▶ [Exercise objective] Filter this listing down to the lines that contain the word "TRIG", and copy them.
(Records for this exercise begins)
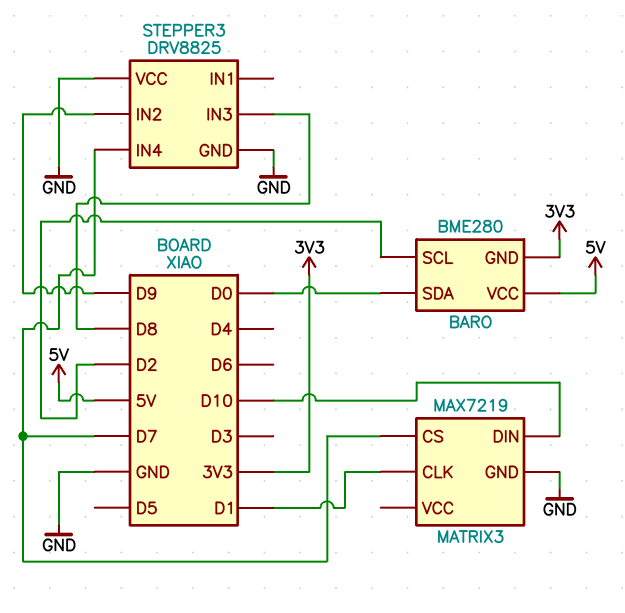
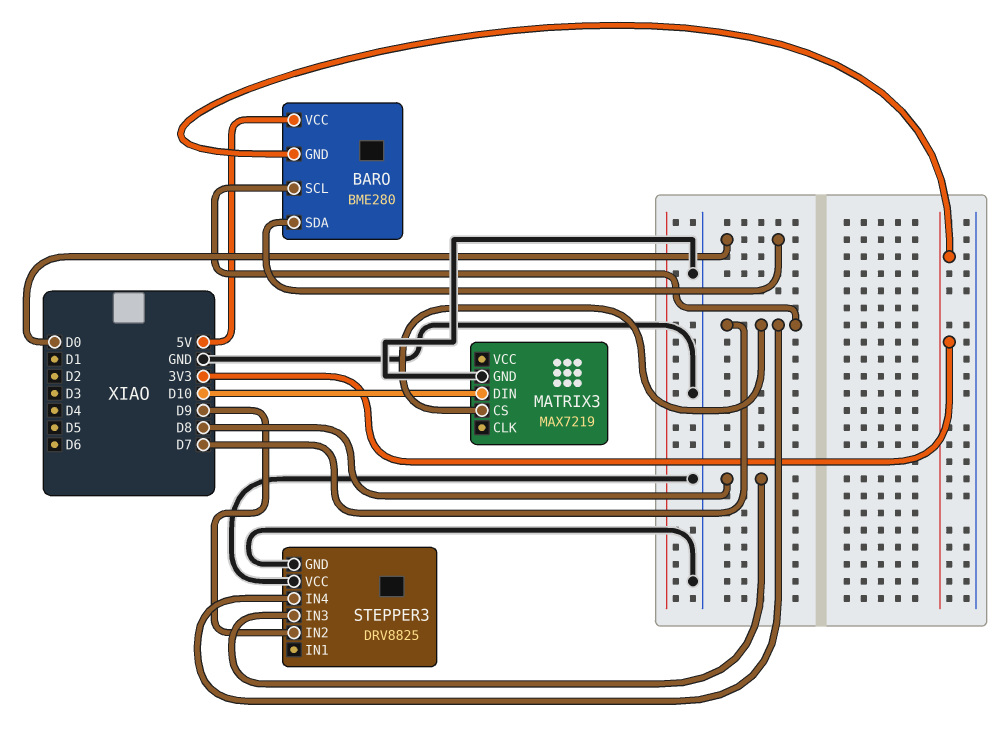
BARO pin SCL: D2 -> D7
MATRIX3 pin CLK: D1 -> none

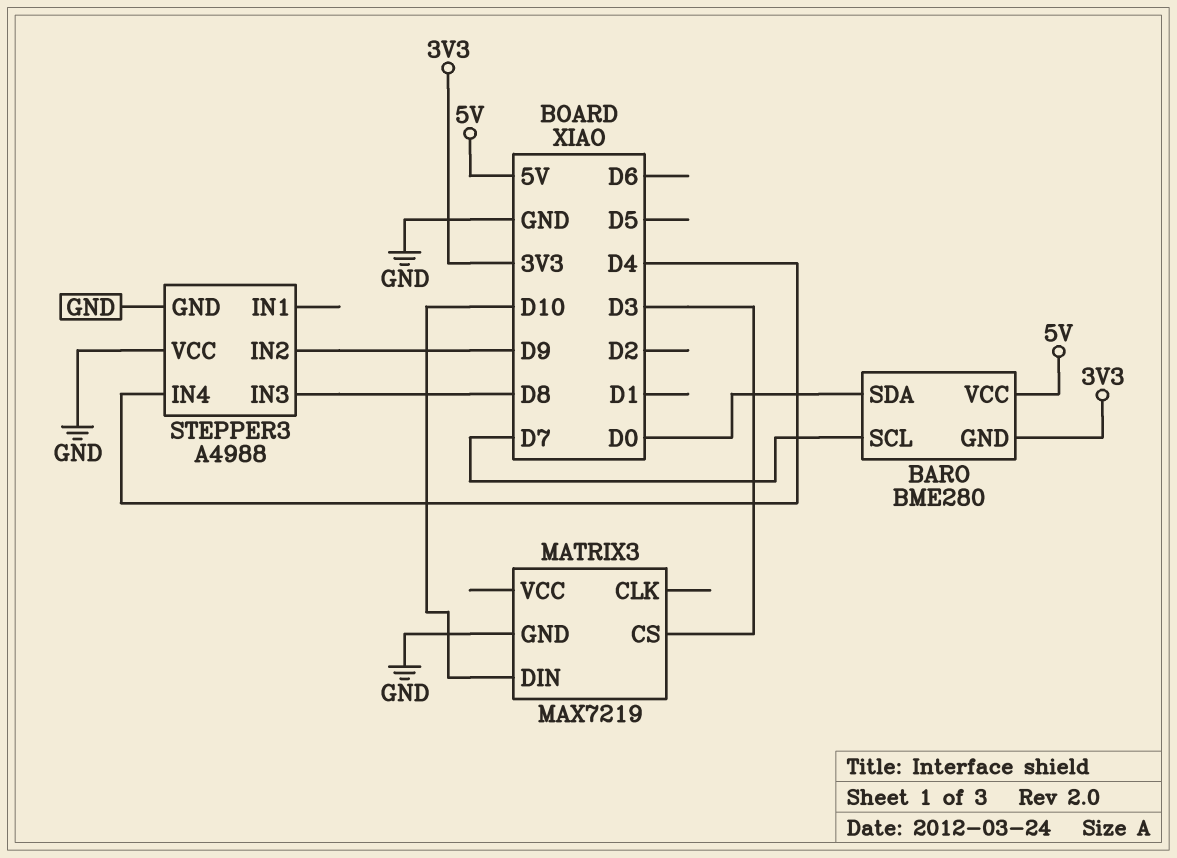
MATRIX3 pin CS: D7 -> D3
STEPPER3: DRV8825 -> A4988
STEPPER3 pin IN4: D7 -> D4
(Records for this exercise ends)
(Records for this exercise begins)
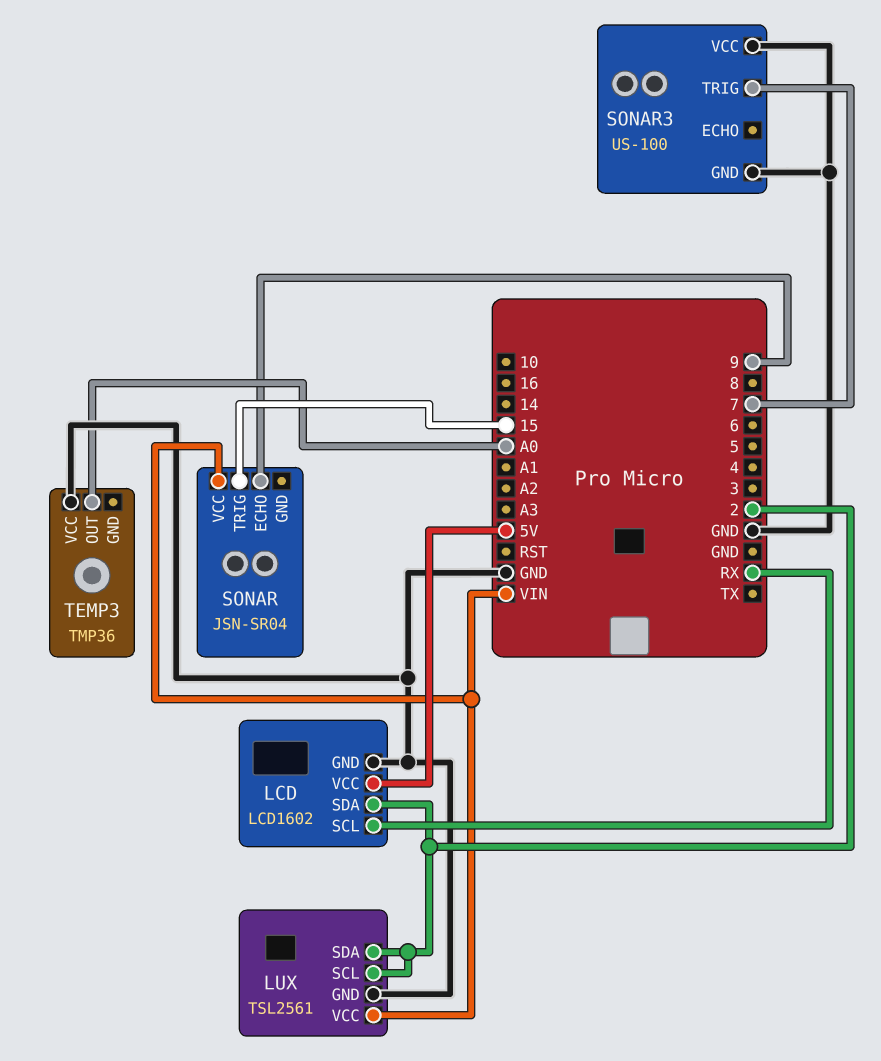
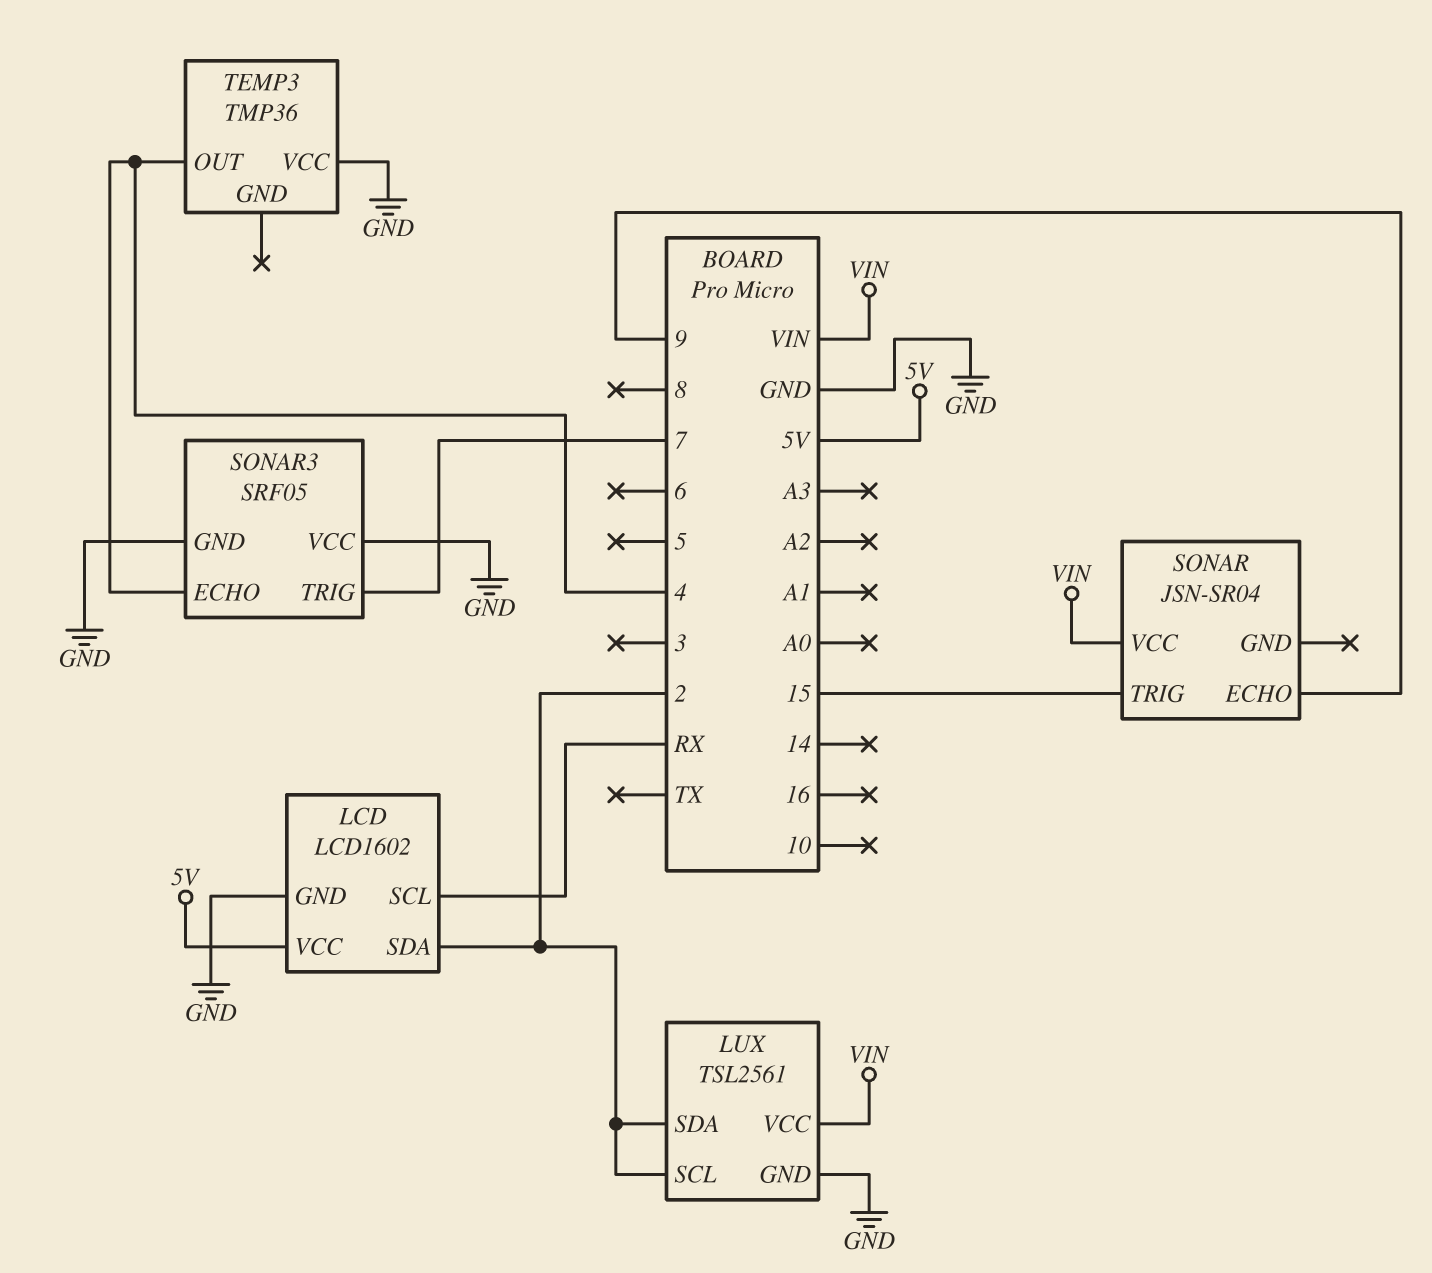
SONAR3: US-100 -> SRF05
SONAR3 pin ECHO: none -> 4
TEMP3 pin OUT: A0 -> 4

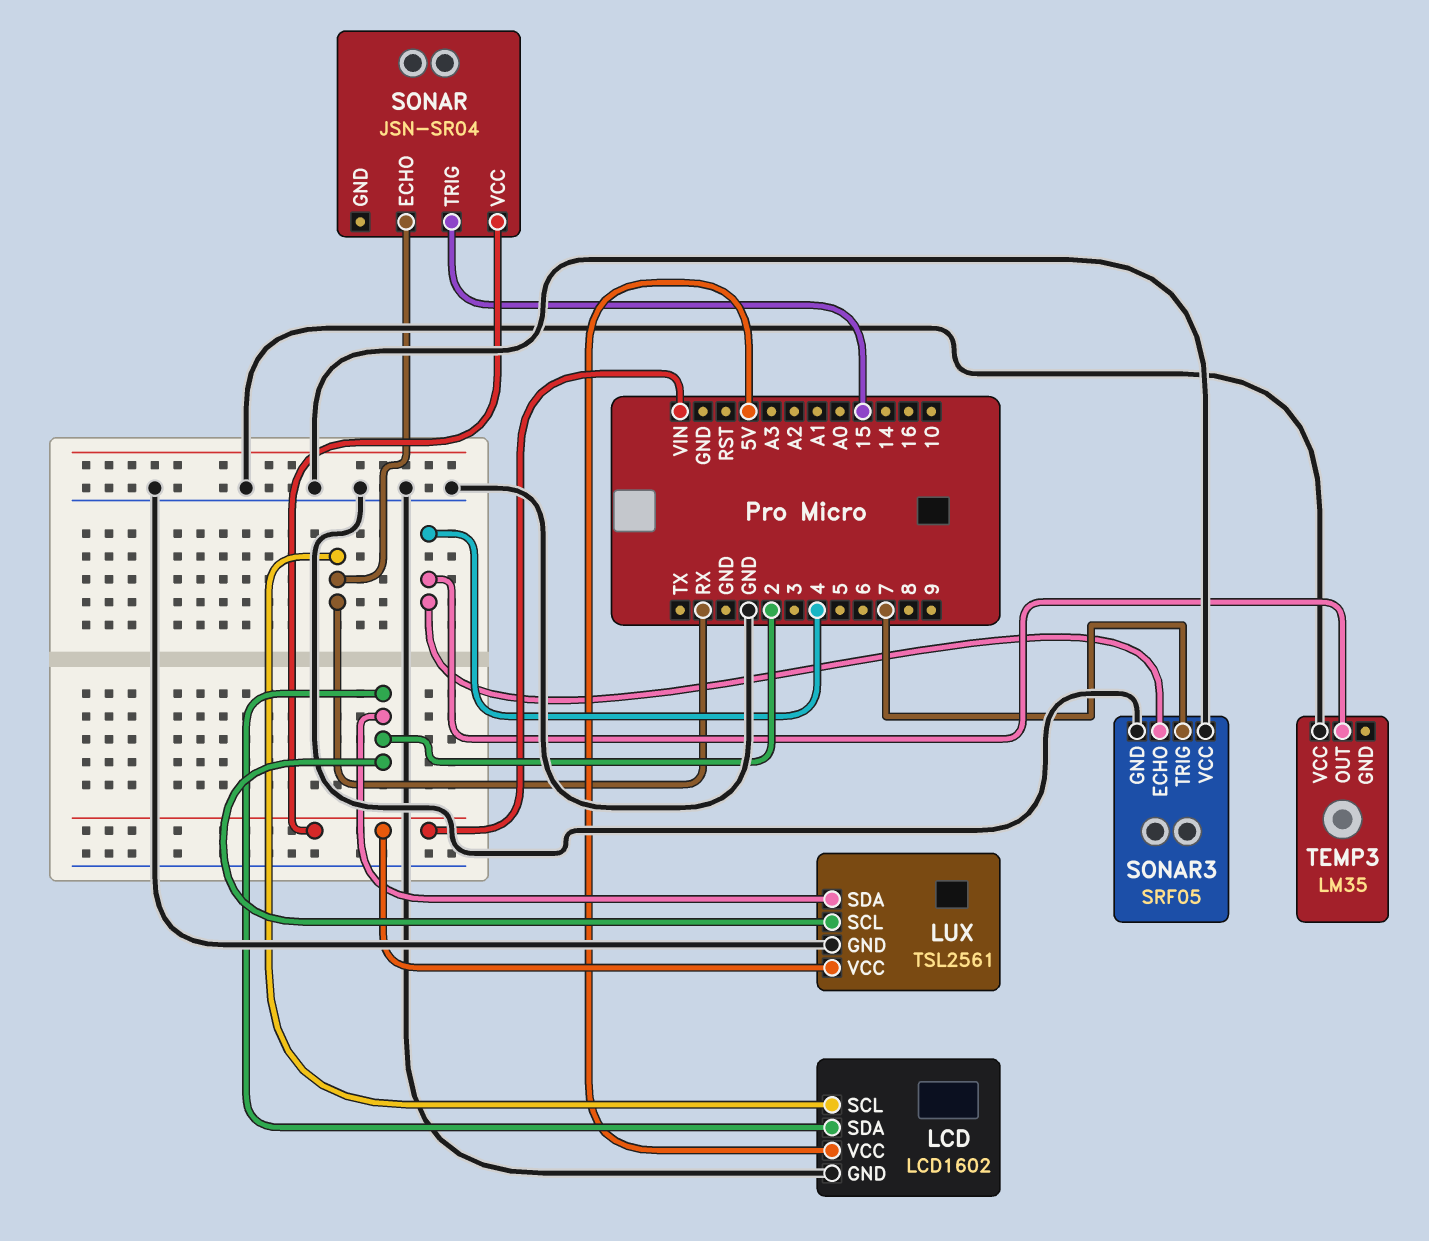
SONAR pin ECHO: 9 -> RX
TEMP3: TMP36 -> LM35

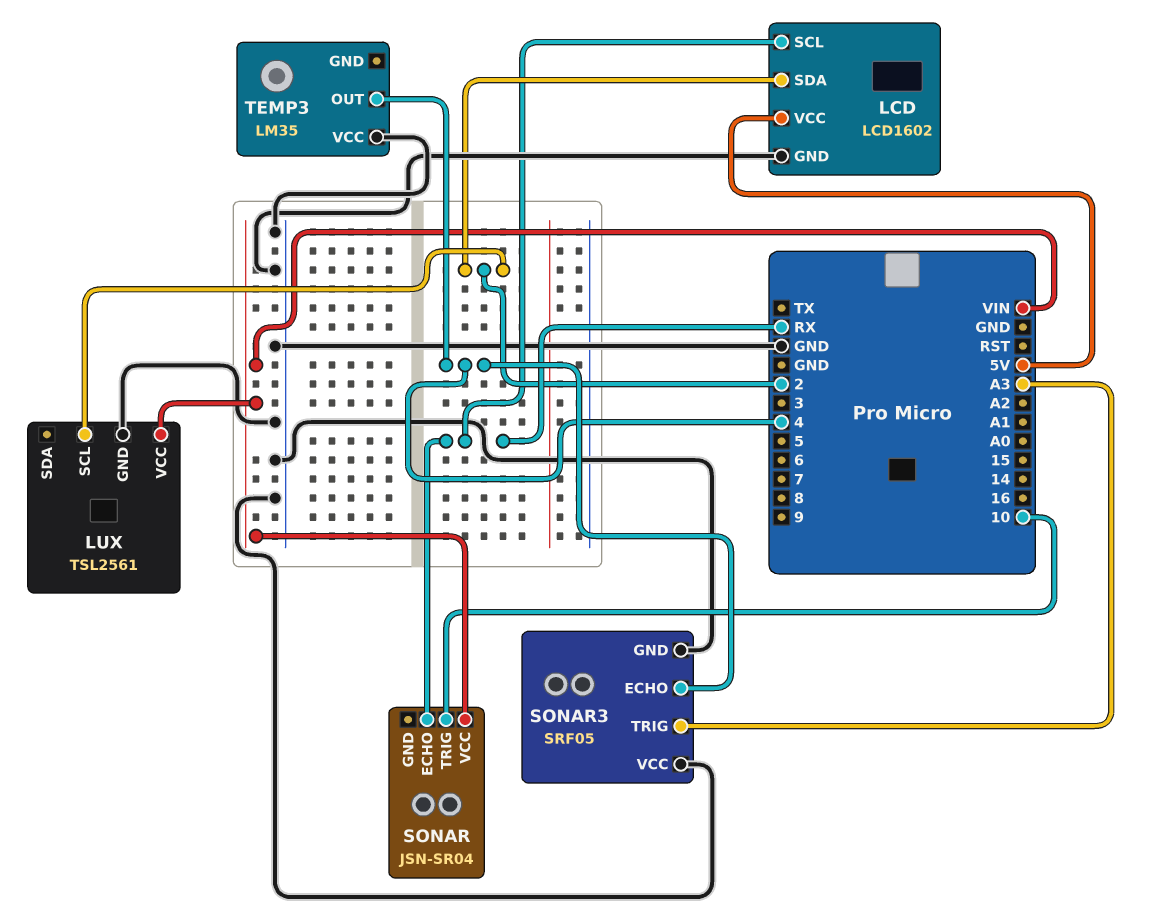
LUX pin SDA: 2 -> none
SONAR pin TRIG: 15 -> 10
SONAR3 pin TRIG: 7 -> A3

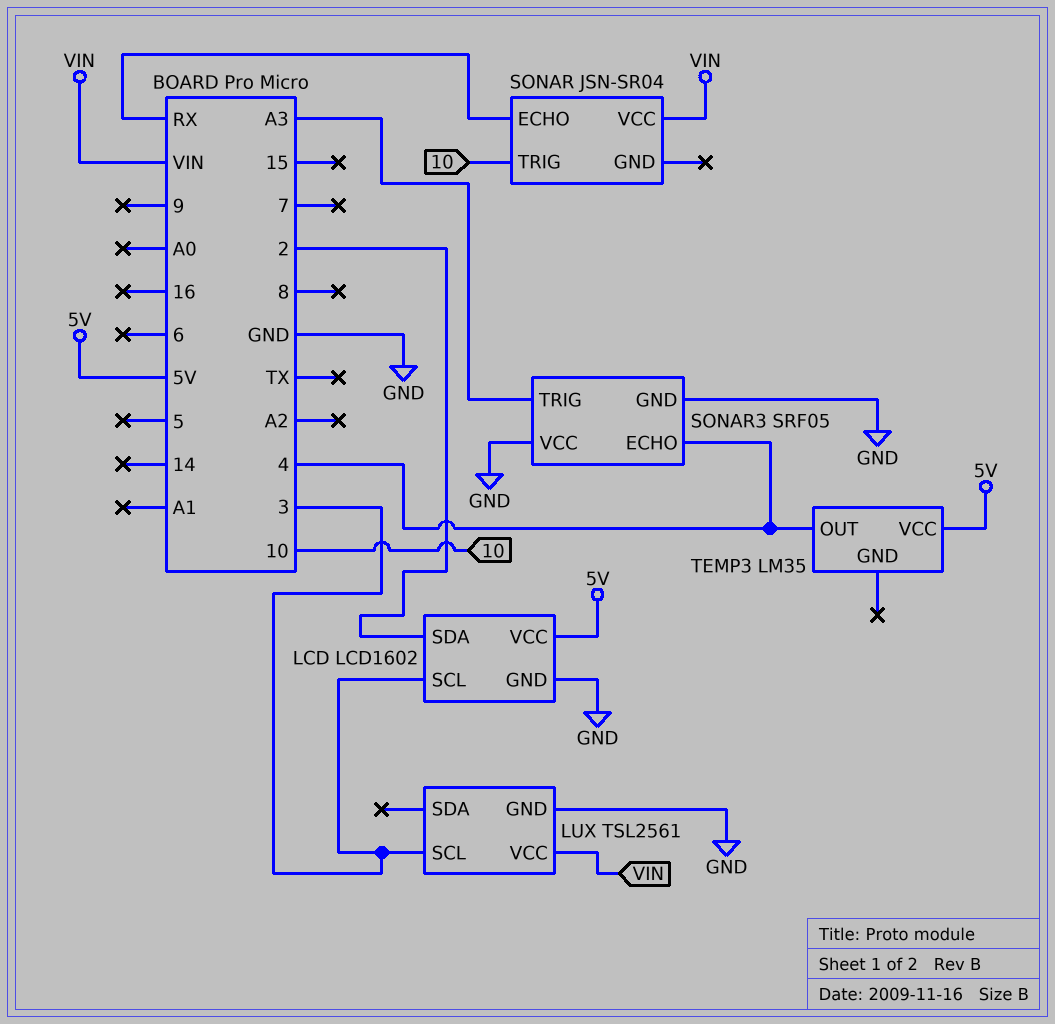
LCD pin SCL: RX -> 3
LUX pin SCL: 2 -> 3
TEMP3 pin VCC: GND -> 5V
(Records for this exercise ends)
▶ [Answer to this problem]
SONAR pin TRIG: 15 -> 10
SONAR3 pin TRIG: 7 -> A3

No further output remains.